Edit difference data
*****
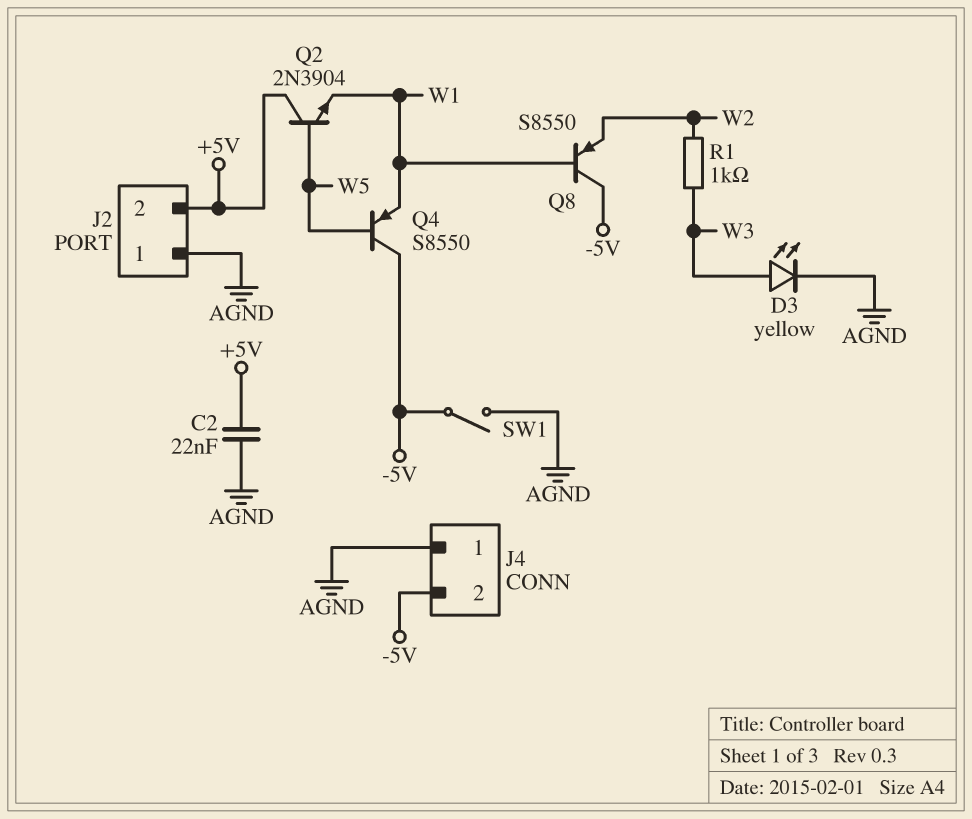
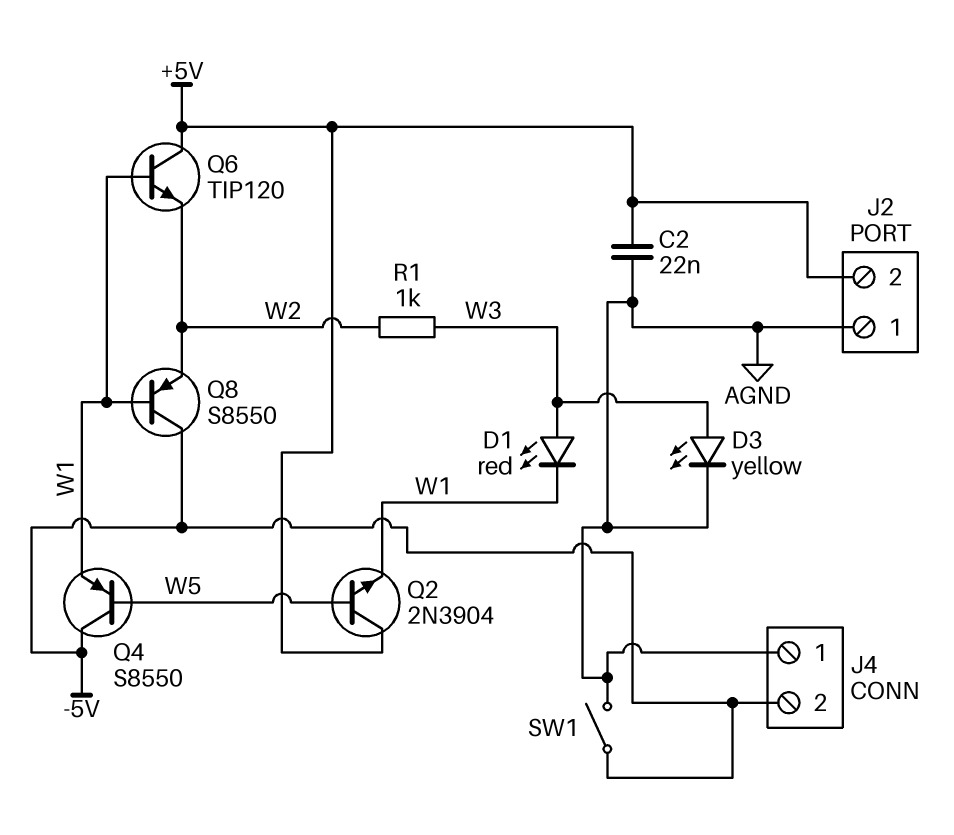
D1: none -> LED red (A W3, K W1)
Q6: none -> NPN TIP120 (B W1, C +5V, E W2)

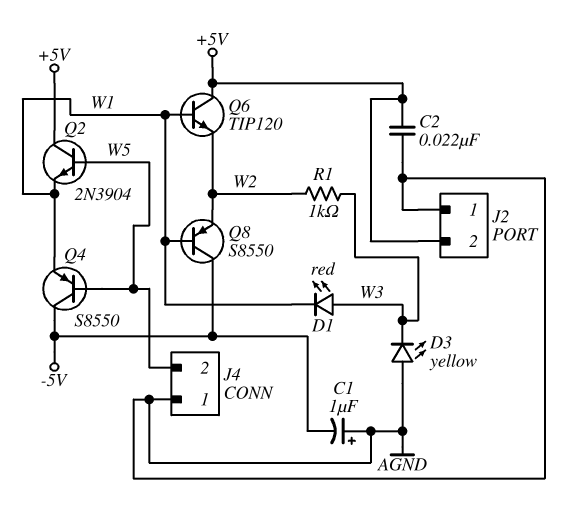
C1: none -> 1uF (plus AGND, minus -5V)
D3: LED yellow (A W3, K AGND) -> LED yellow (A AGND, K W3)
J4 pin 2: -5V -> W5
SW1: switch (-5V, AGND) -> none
*****
Requirement>
Repeat, exactly and in full, every entry in the data, but not the pictures.

Your solution>
D1: none -> LED red (A W3, K W1)
Q6: none -> NPN TIP120 (B W1, C +5V, E W2)

C1: none -> 1uF (plus AGND, minus -5V)
D3: LED yellow (A W3, K AGND) -> LED yellow (A AGND, K W3)
J4 pin 2: -5V -> W5
SW1: switch (-5V, AGND) -> none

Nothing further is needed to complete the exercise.